● **What is needed**: Go to the line containing "green 1x1 brick" and return it and each line after it exactly, through the end of the data below, and nothing more.

● **Input for this task**:
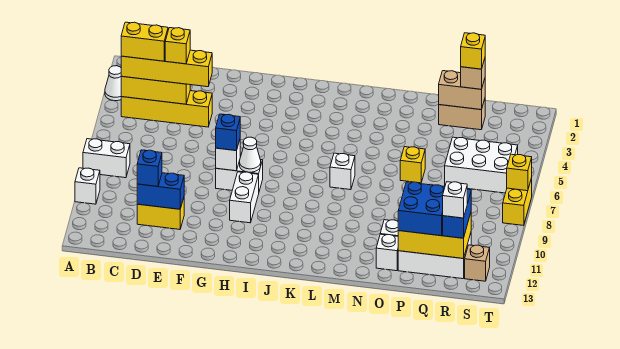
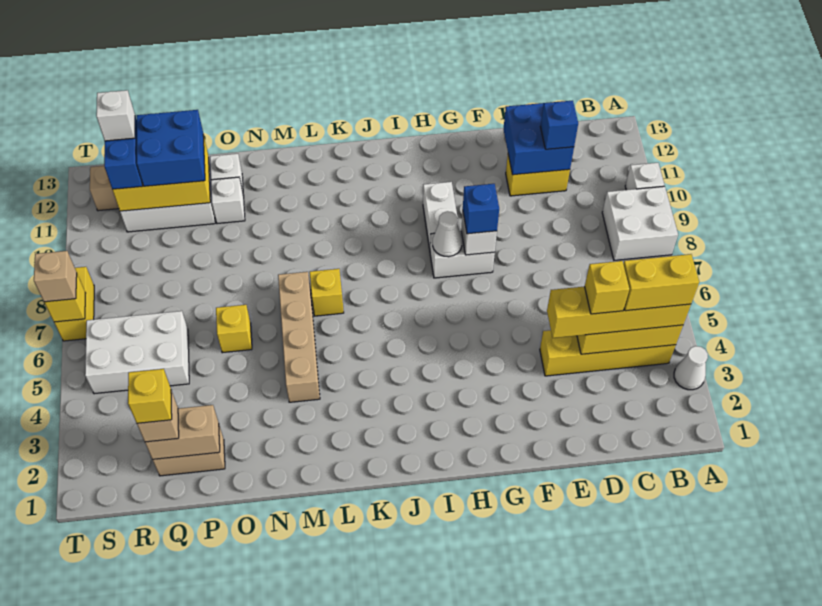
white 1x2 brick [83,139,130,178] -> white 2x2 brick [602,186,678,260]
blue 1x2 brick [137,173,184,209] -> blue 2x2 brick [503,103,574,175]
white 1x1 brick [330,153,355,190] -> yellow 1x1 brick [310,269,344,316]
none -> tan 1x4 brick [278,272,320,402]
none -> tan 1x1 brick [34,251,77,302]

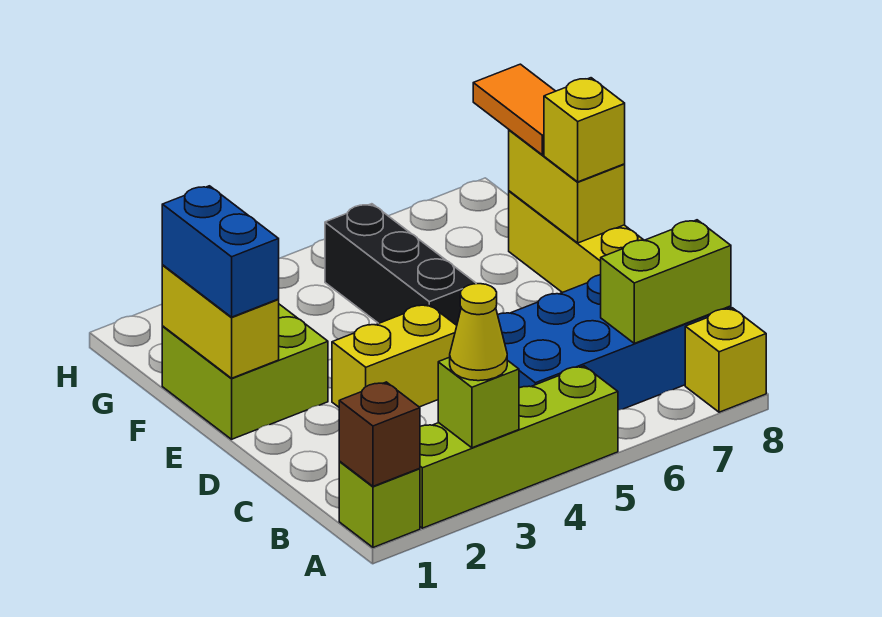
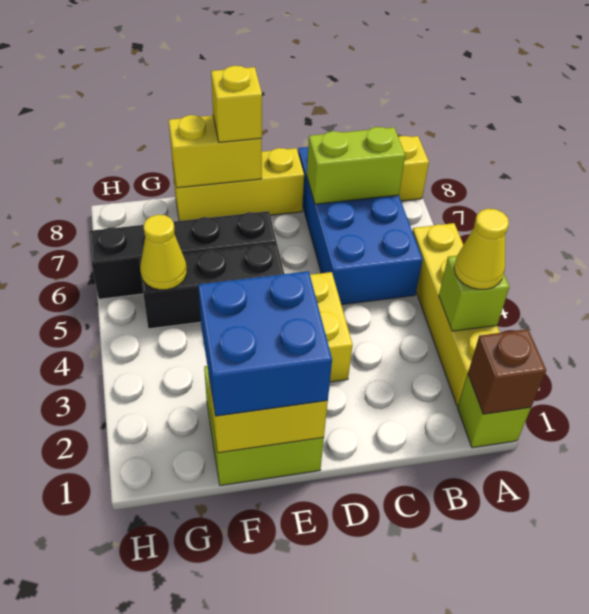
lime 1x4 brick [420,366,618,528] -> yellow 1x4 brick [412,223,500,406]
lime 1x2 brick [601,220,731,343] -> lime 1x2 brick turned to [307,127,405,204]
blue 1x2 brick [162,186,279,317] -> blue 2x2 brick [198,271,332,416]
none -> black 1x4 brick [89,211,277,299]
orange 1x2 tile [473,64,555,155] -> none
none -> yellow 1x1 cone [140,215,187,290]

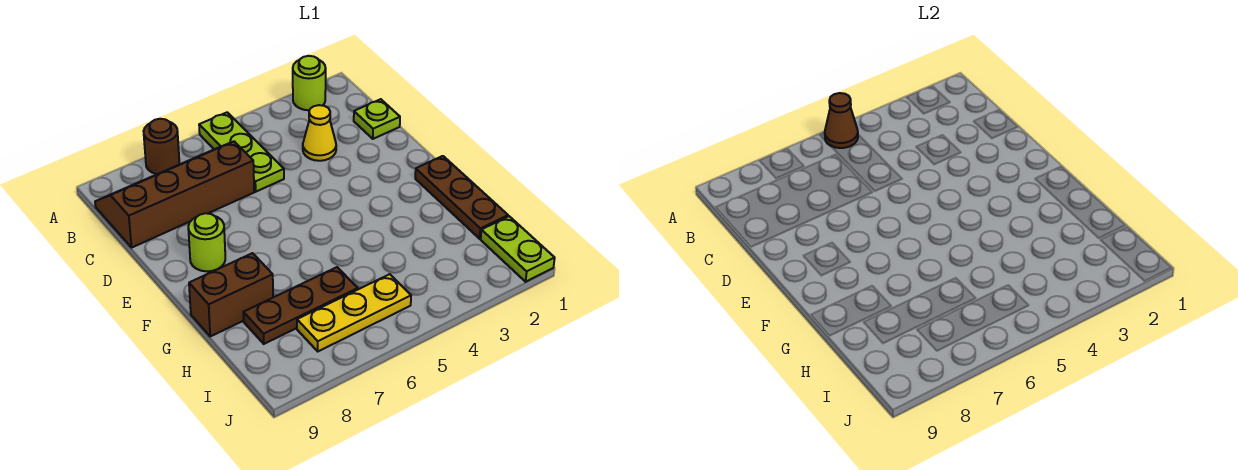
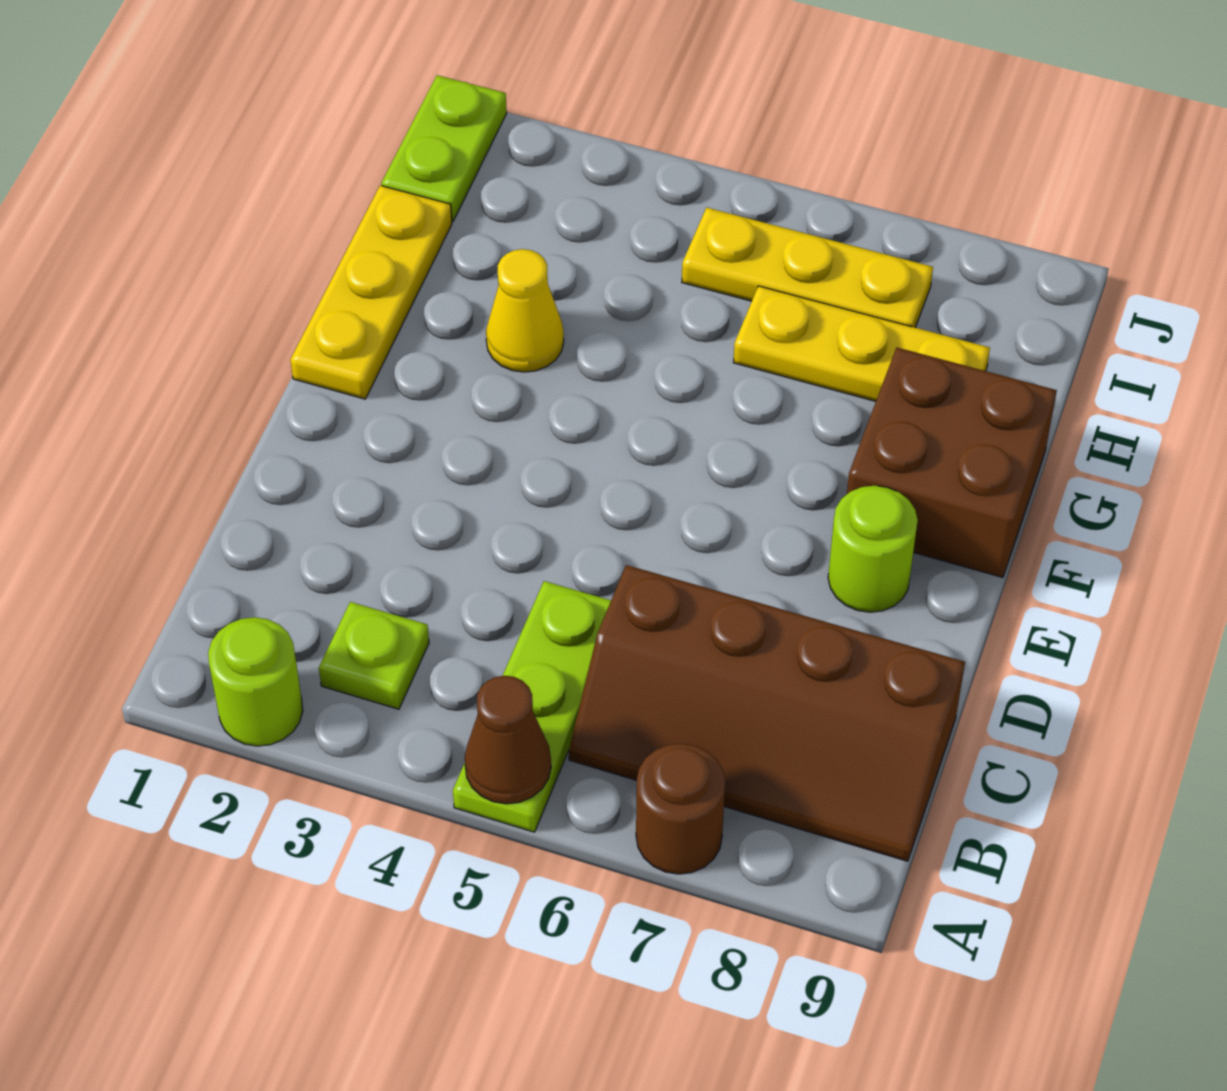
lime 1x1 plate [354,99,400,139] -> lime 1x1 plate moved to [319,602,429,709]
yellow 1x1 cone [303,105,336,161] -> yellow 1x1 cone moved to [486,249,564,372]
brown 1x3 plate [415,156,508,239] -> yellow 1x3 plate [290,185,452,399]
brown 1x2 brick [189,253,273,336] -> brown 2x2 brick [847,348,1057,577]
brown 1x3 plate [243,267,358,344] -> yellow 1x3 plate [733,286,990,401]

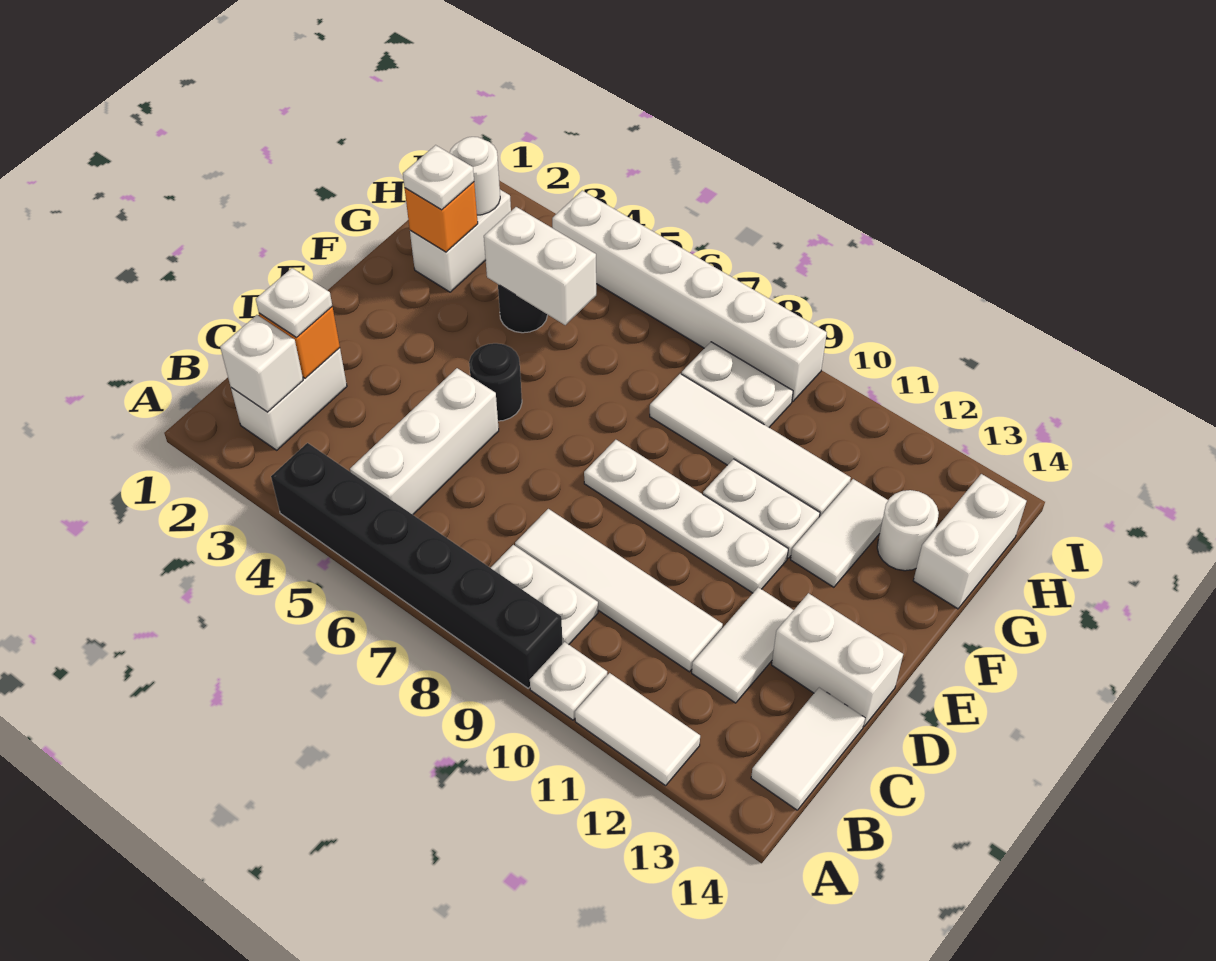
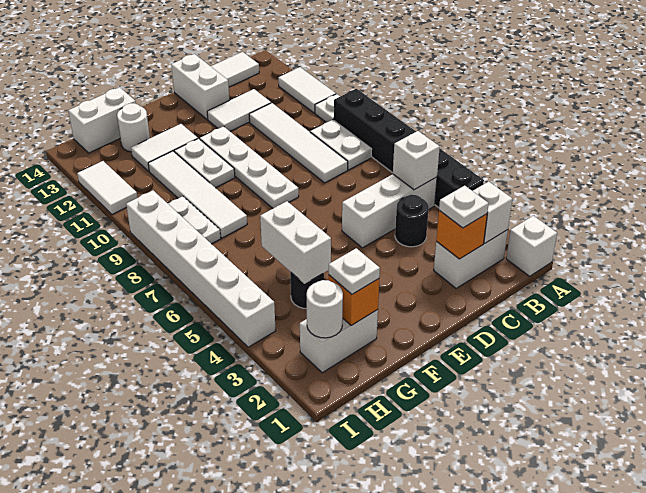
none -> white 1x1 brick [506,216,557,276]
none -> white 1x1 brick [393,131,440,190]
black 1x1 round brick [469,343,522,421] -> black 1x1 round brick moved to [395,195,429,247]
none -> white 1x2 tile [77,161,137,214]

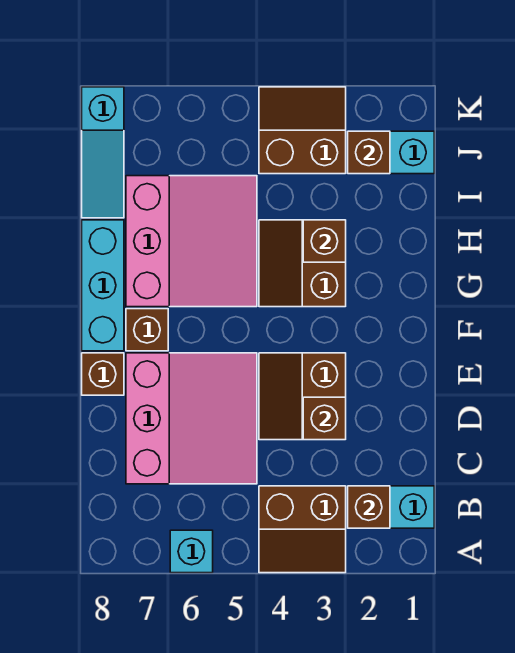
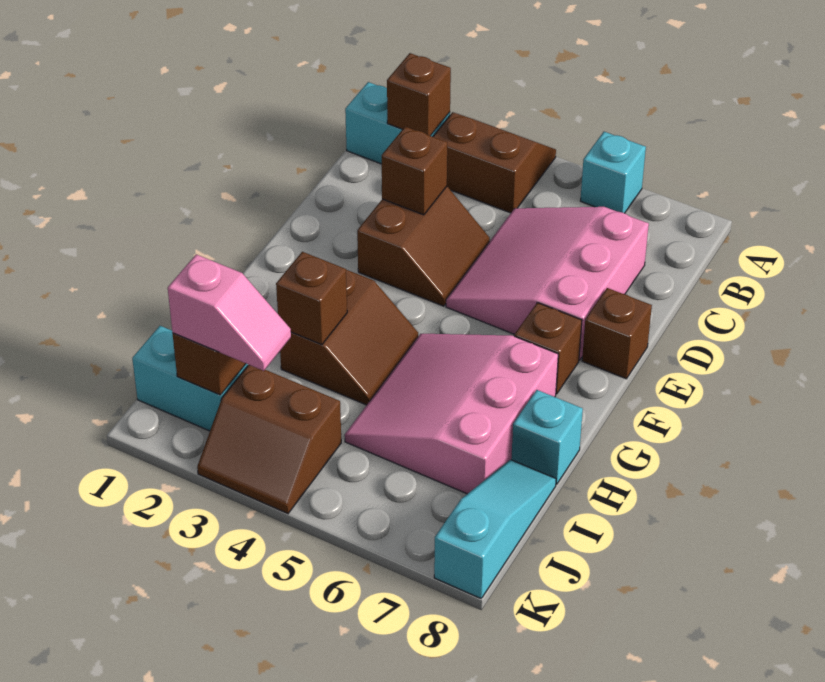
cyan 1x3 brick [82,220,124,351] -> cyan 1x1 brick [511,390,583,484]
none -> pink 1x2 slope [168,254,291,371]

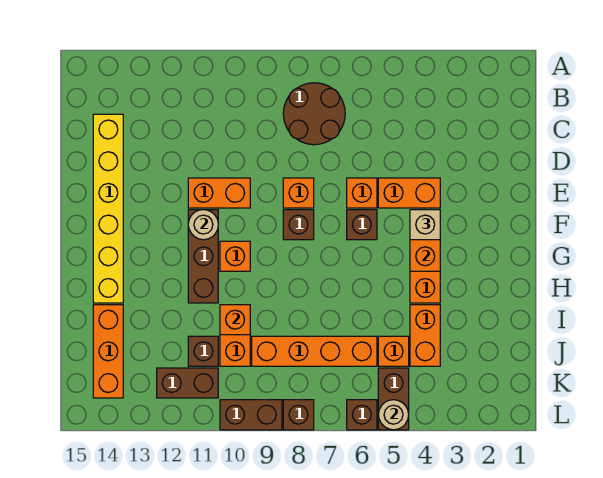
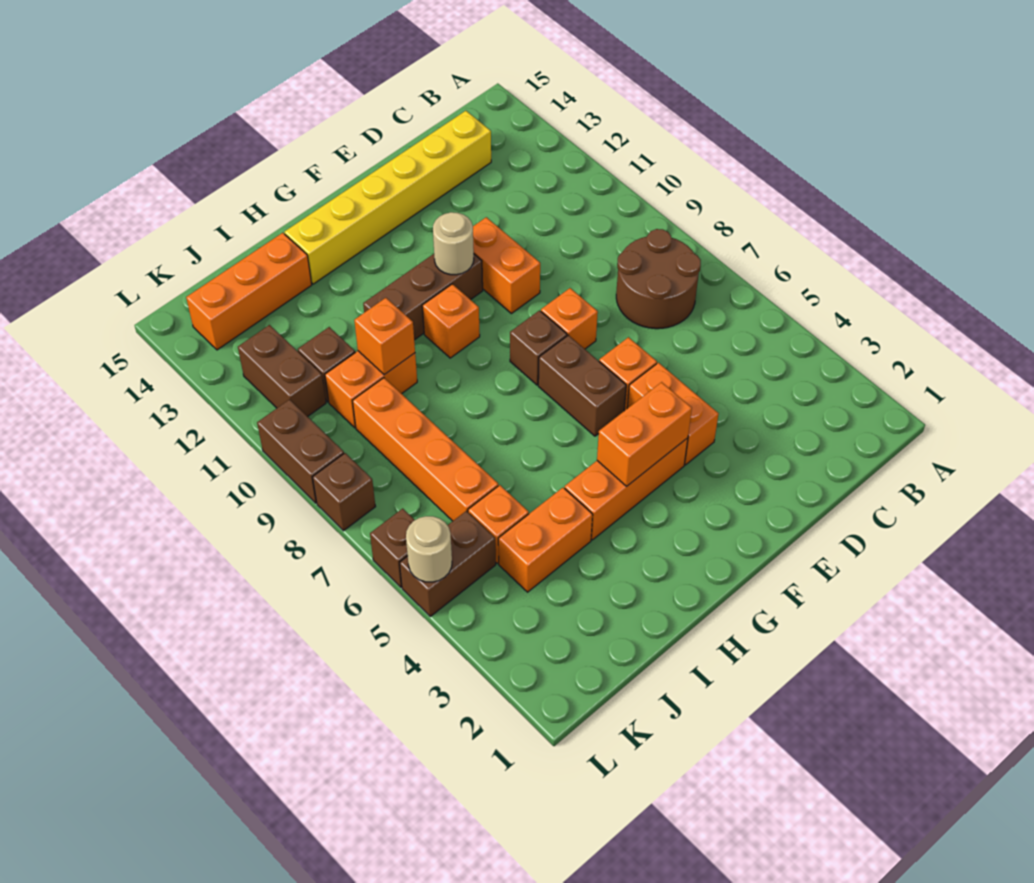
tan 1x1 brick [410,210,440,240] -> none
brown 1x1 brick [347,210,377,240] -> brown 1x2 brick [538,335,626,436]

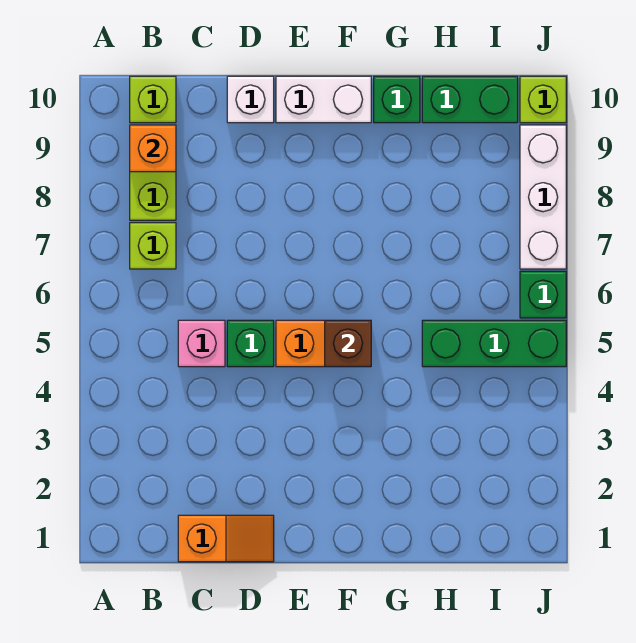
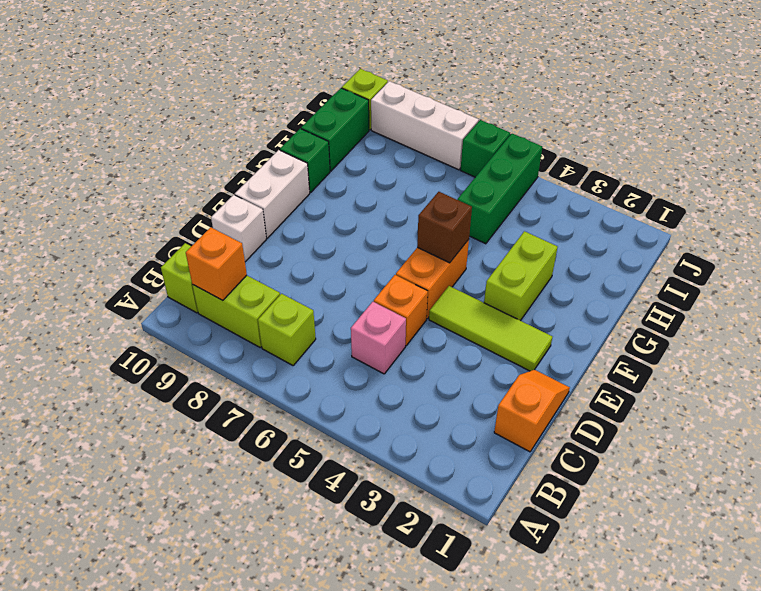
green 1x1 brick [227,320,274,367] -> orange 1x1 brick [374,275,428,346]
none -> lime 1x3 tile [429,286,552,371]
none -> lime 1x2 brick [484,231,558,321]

● **Response below**:
green 1x1 brick [227,320,274,367] -> orange 1x1 brick [374,275,428,346]
none -> lime 1x3 tile [429,286,552,371]
none -> lime 1x2 brick [484,231,558,321]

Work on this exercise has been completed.